Assigned task: Copy all lines below that use the word "grey".

*** Opening of Record extracts ***

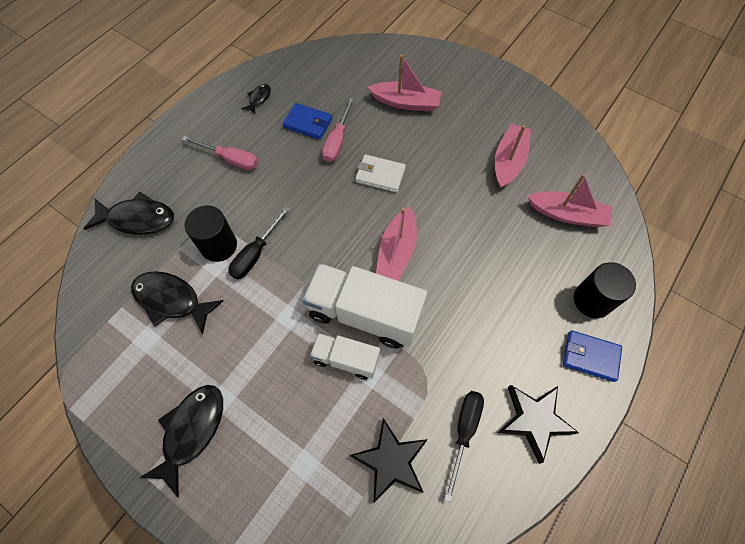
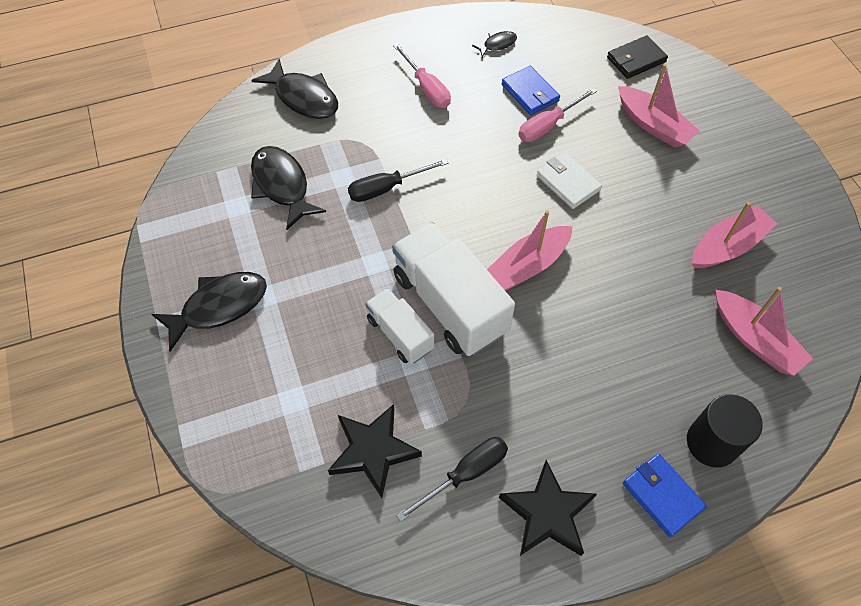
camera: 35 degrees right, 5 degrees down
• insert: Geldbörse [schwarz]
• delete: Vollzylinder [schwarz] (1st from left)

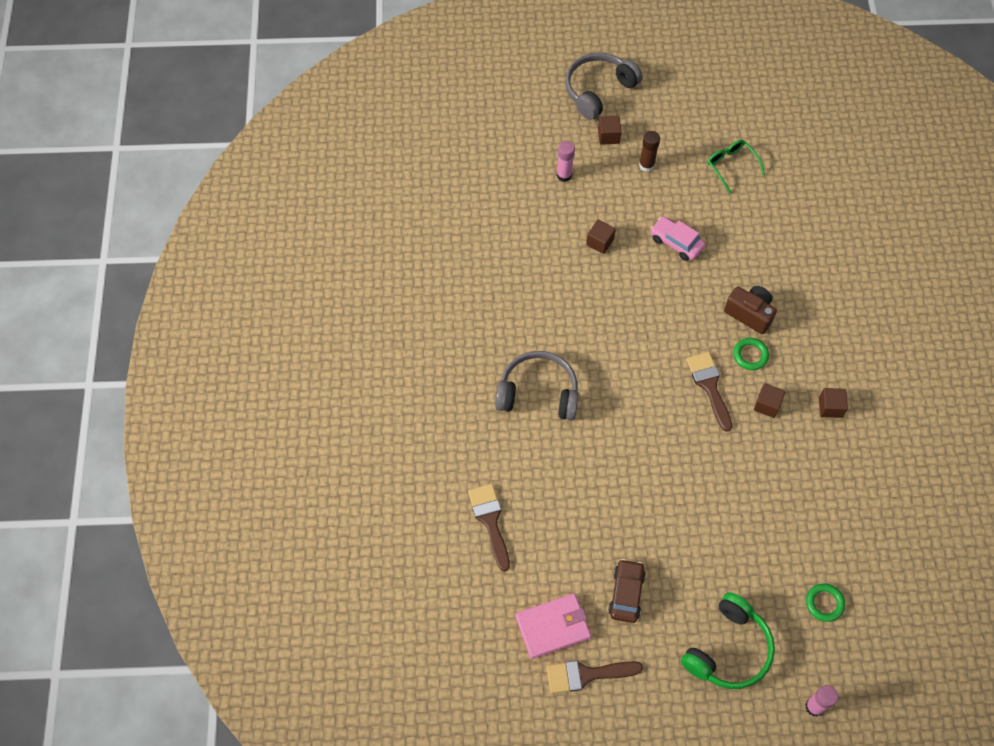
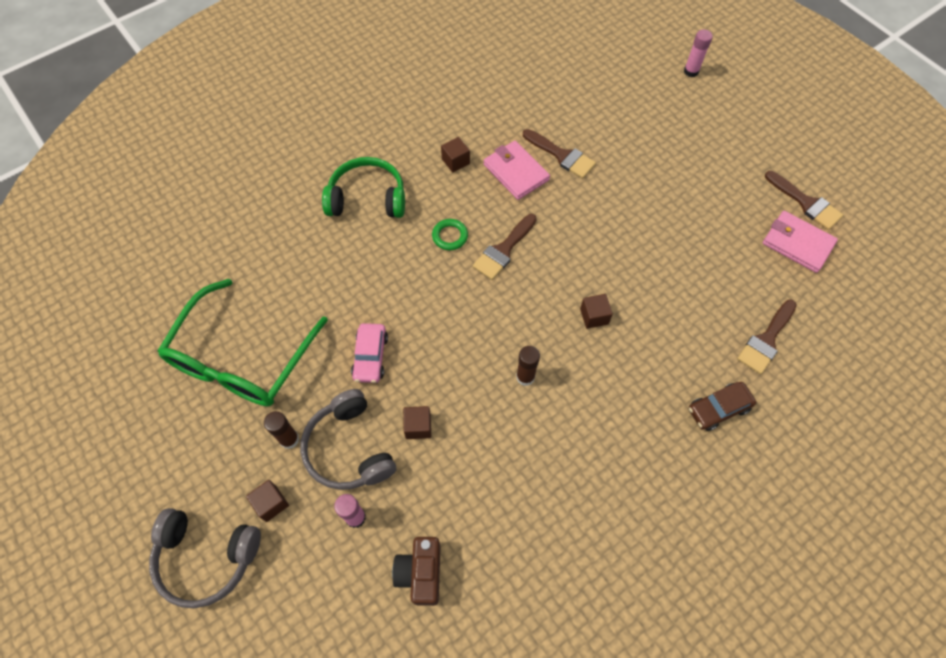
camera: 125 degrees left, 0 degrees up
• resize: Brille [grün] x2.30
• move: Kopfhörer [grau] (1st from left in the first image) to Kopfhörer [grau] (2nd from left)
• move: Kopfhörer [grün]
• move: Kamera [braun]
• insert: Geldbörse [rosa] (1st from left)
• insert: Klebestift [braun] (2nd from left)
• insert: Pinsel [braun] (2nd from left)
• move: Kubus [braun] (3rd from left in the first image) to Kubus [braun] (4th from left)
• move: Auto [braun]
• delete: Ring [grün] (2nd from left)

*** Close of Record extracts ***
*** Opening of Record extracts ***

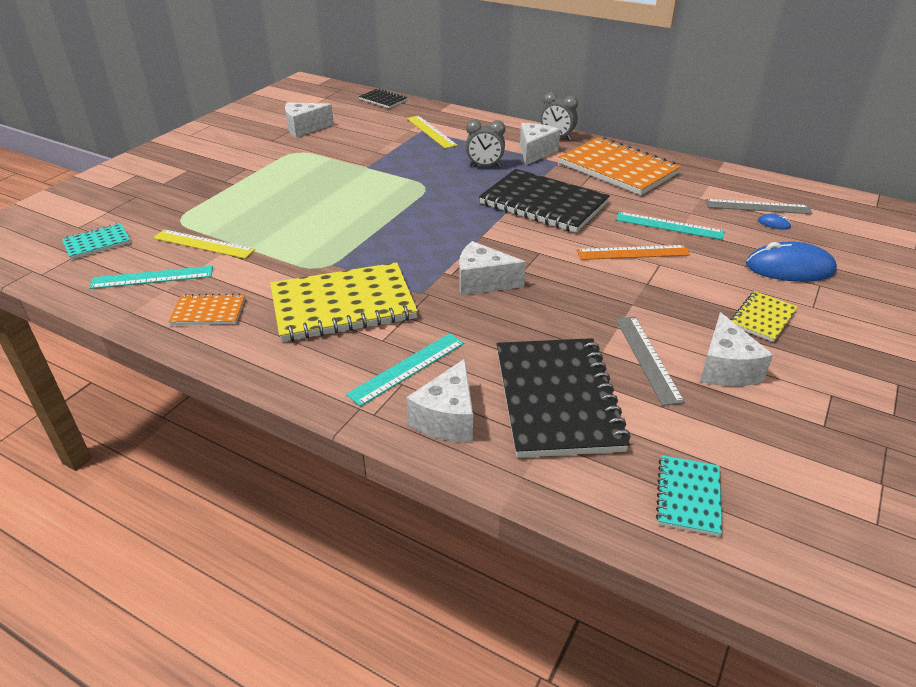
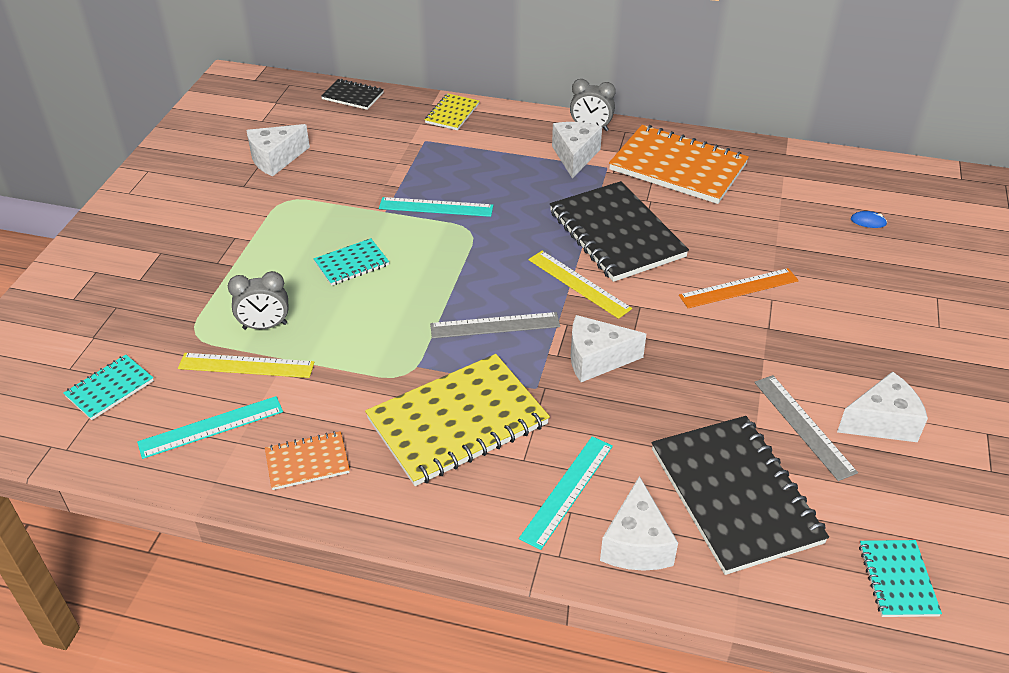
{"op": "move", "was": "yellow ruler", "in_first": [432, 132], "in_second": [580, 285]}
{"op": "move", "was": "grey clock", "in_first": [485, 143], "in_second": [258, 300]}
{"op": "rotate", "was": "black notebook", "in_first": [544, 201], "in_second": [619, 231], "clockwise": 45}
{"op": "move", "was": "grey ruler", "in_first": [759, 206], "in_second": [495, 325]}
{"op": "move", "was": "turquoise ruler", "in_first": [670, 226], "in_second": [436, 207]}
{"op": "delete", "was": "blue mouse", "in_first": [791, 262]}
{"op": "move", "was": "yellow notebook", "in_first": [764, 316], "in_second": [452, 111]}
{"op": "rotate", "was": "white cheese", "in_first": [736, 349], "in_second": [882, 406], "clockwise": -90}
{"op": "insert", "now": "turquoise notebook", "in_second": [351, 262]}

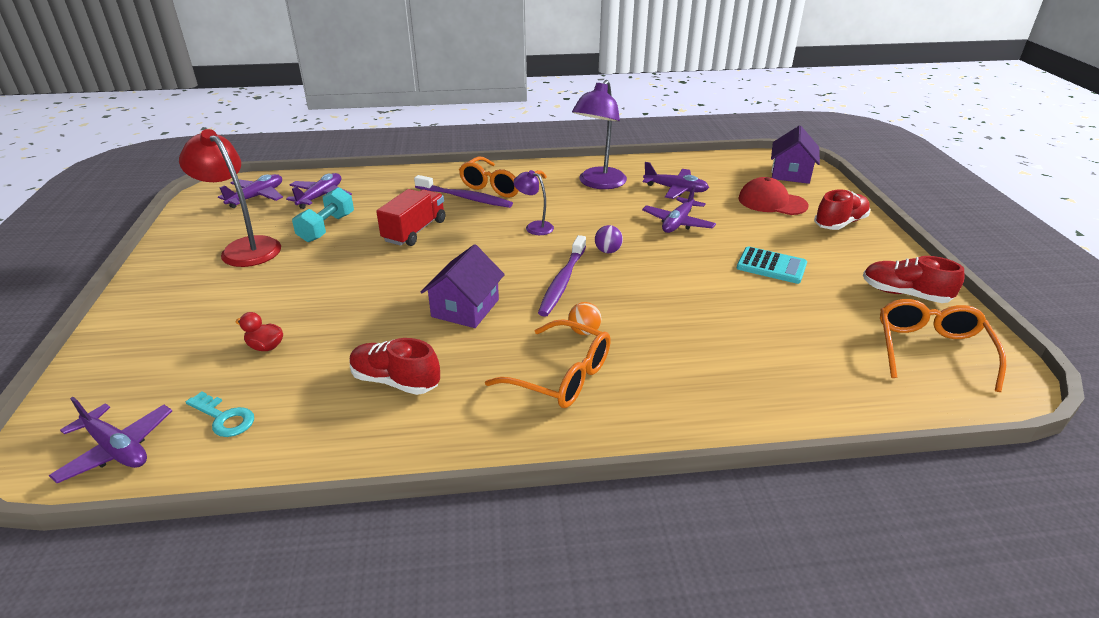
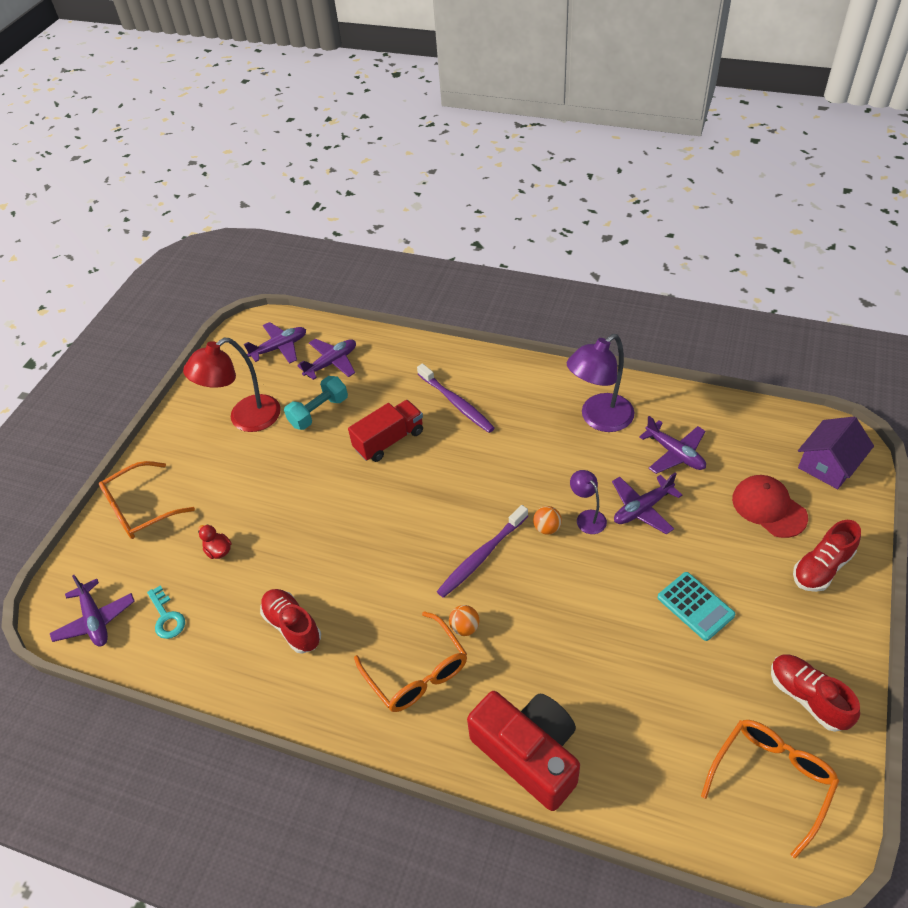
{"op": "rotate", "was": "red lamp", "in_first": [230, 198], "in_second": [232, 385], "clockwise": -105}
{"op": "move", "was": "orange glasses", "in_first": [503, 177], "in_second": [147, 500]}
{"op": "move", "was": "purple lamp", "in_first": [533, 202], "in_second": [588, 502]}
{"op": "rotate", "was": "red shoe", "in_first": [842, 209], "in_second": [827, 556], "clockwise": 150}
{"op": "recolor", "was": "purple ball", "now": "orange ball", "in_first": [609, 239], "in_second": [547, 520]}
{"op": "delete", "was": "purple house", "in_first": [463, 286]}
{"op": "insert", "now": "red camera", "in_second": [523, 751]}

*** Close of Record extracts ***

Answer for this exercise:
{"op": "move", "was": "grey clock", "in_first": [485, 143], "in_second": [258, 300]}
{"op": "move", "was": "grey ruler", "in_first": [759, 206], "in_second": [495, 325]}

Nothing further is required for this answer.